### WORK TO BE COMPLETED
When a line in the listing contains the string "camera", pick it out and copy it.

### MATERIAL PROVIDED
########
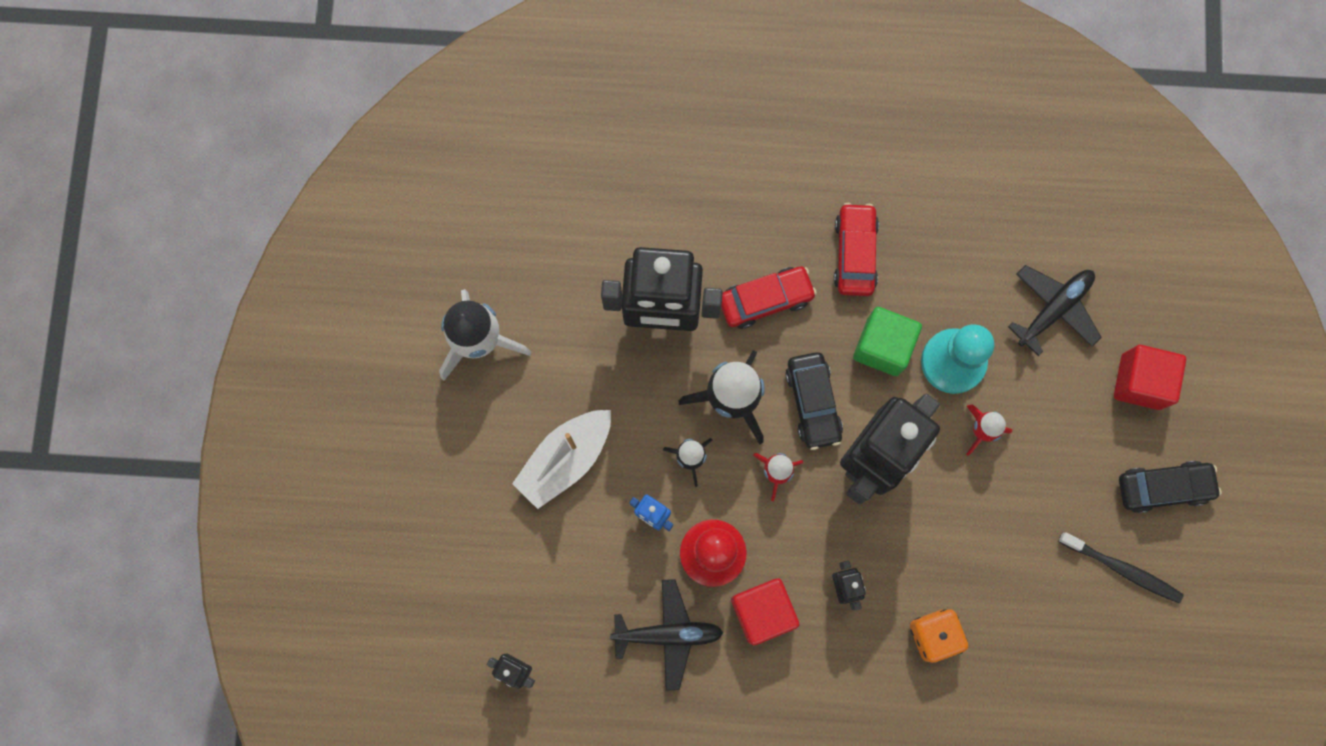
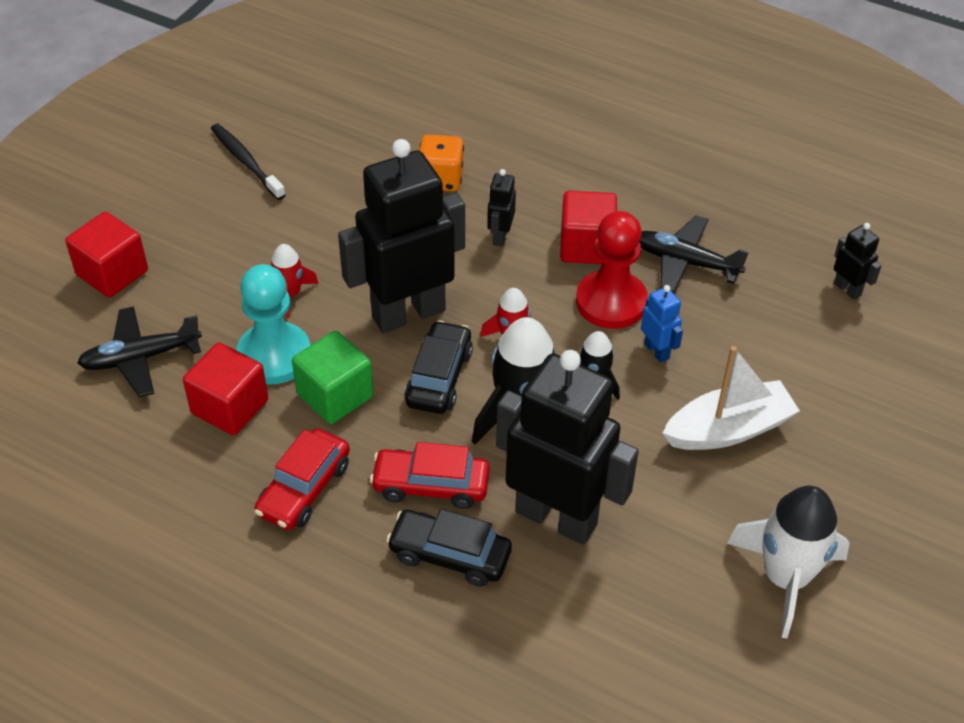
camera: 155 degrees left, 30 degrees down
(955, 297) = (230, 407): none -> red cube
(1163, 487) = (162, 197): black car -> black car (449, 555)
########
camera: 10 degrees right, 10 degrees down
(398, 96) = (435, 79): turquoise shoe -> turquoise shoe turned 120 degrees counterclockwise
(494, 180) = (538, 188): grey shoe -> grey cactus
########
### FINISHED TASK
camera: 155 degrees left, 30 degrees down
camera: 10 degrees right, 10 degrees down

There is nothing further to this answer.